Task inputs below:

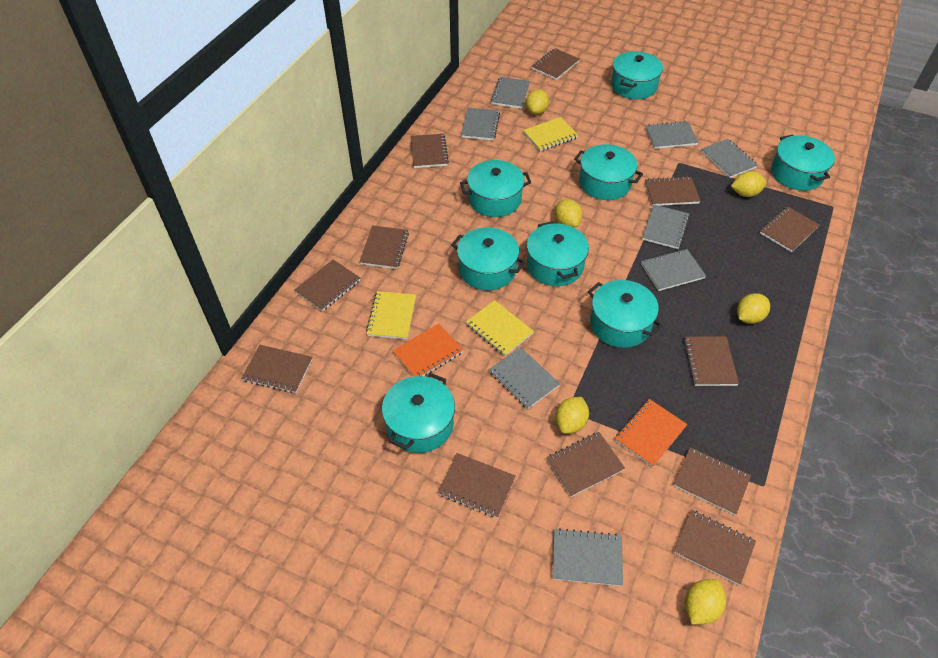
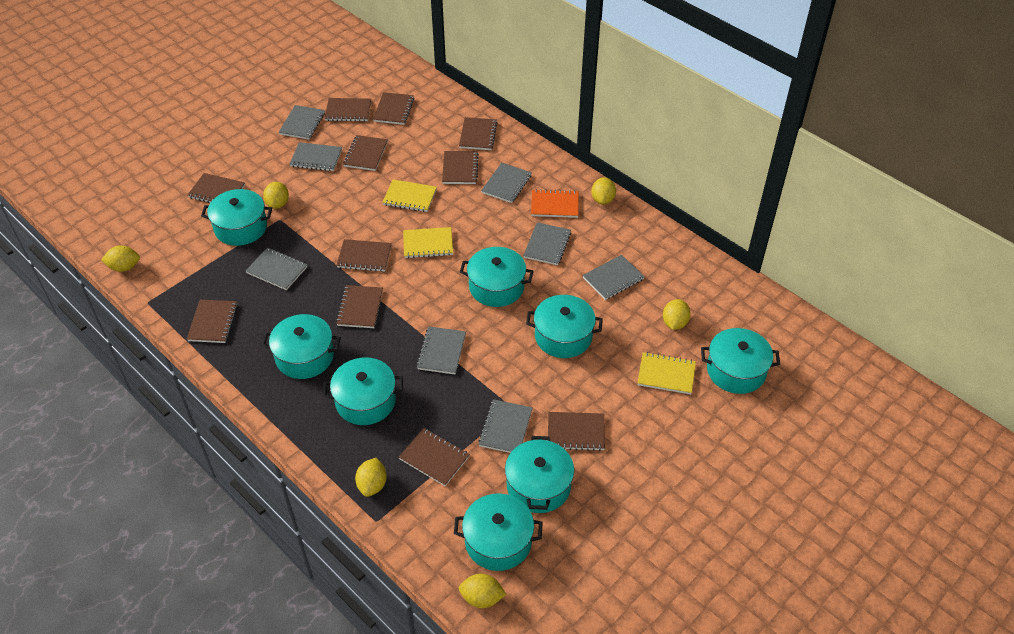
brown notebook: [241,345,313,393] [295,259,360,311] [360,225,409,269] [410,134,449,168] [438,453,515,518] [532,48,580,80] [546,432,625,497] [645,176,700,206] [673,447,751,515] [674,510,756,585] [684,336,739,386] [760,206,820,252] = 12 -> [187,299,238,343] [188,173,245,203] [325,98,371,122] [336,239,392,272] [336,285,383,328] [343,135,388,171] [373,92,414,125] [399,428,470,486] [442,151,479,184] [459,117,497,150] [548,412,605,451] = 11
orange notebook: [393,324,463,377] [615,399,687,467] = 2 -> [531,189,579,218] = 1

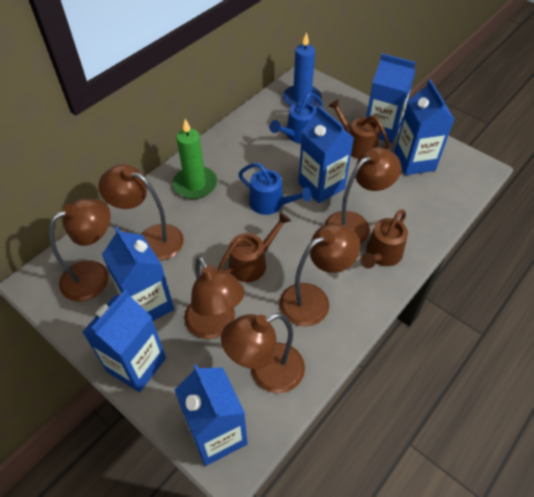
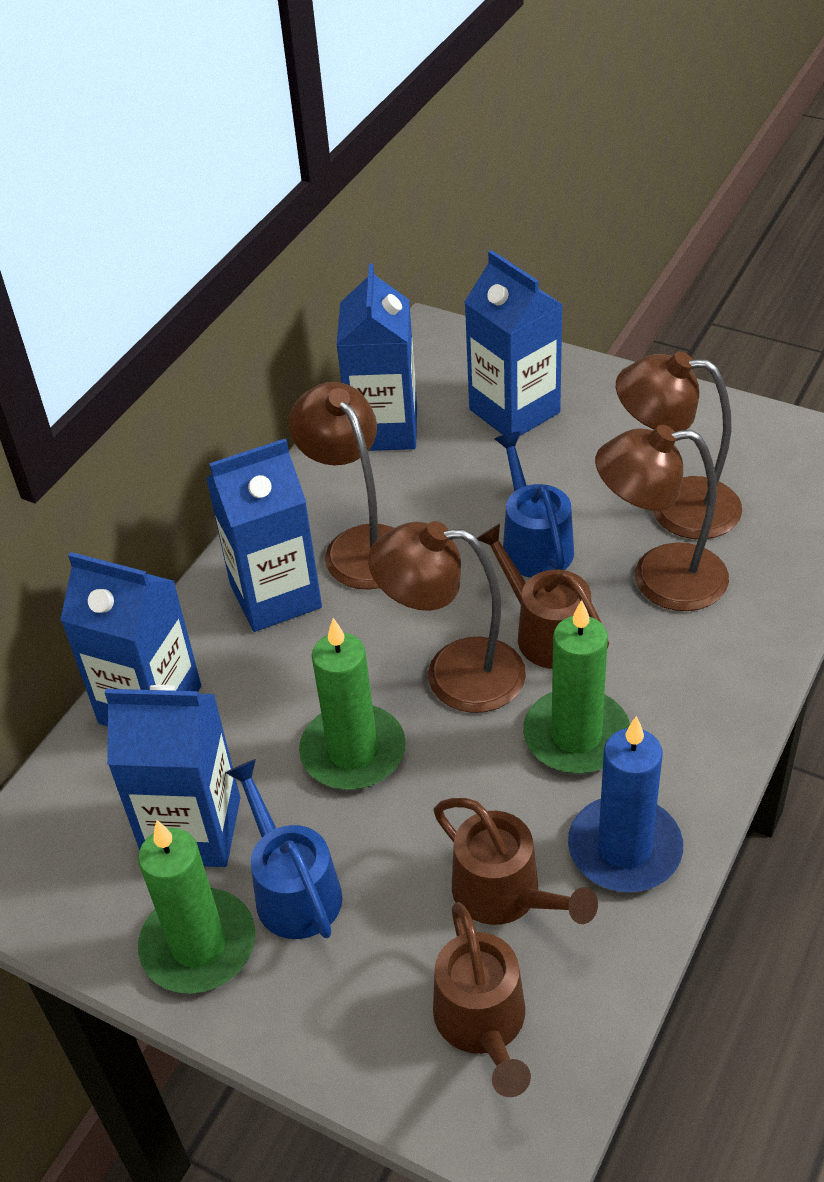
blue carton: [82,289,166,392] [102,227,174,321] [175,364,248,466] [298,105,354,203] [366,54,416,143] [394,80,455,175] = 6 -> [60,552,201,726] [105,685,240,867] [206,438,322,632] [337,264,417,451] [464,250,563,436] = 5
brown lamp: [49,198,111,301] [98,164,184,261] [184,256,245,339] [221,313,305,393] [279,224,360,327] [325,147,401,244] = 6 -> [289,382,394,590] [368,521,526,713] [595,425,729,611] [616,351,742,539] = 4
green candle: [173,119,217,199] = 1 -> [138,820,256,994] [299,618,406,790] [523,600,630,774] = 3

End of Task inputs.

Task directions - Please set down the data above exactly as given, leaving every picture out.

Response to this task -
brown notebook: [241,345,313,393] [295,259,360,311] [360,225,409,269] [410,134,449,168] [438,453,515,518] [532,48,580,80] [546,432,625,497] [645,176,700,206] [673,447,751,515] [674,510,756,585] [684,336,739,386] [760,206,820,252] = 12 -> [187,299,238,343] [188,173,245,203] [325,98,371,122] [336,239,392,272] [336,285,383,328] [343,135,388,171] [373,92,414,125] [399,428,470,486] [442,151,479,184] [459,117,497,150] [548,412,605,451] = 11
orange notebook: [393,324,463,377] [615,399,687,467] = 2 -> [531,189,579,218] = 1

blue carton: [82,289,166,392] [102,227,174,321] [175,364,248,466] [298,105,354,203] [366,54,416,143] [394,80,455,175] = 6 -> [60,552,201,726] [105,685,240,867] [206,438,322,632] [337,264,417,451] [464,250,563,436] = 5
brown lamp: [49,198,111,301] [98,164,184,261] [184,256,245,339] [221,313,305,393] [279,224,360,327] [325,147,401,244] = 6 -> [289,382,394,590] [368,521,526,713] [595,425,729,611] [616,351,742,539] = 4
green candle: [173,119,217,199] = 1 -> [138,820,256,994] [299,618,406,790] [523,600,630,774] = 3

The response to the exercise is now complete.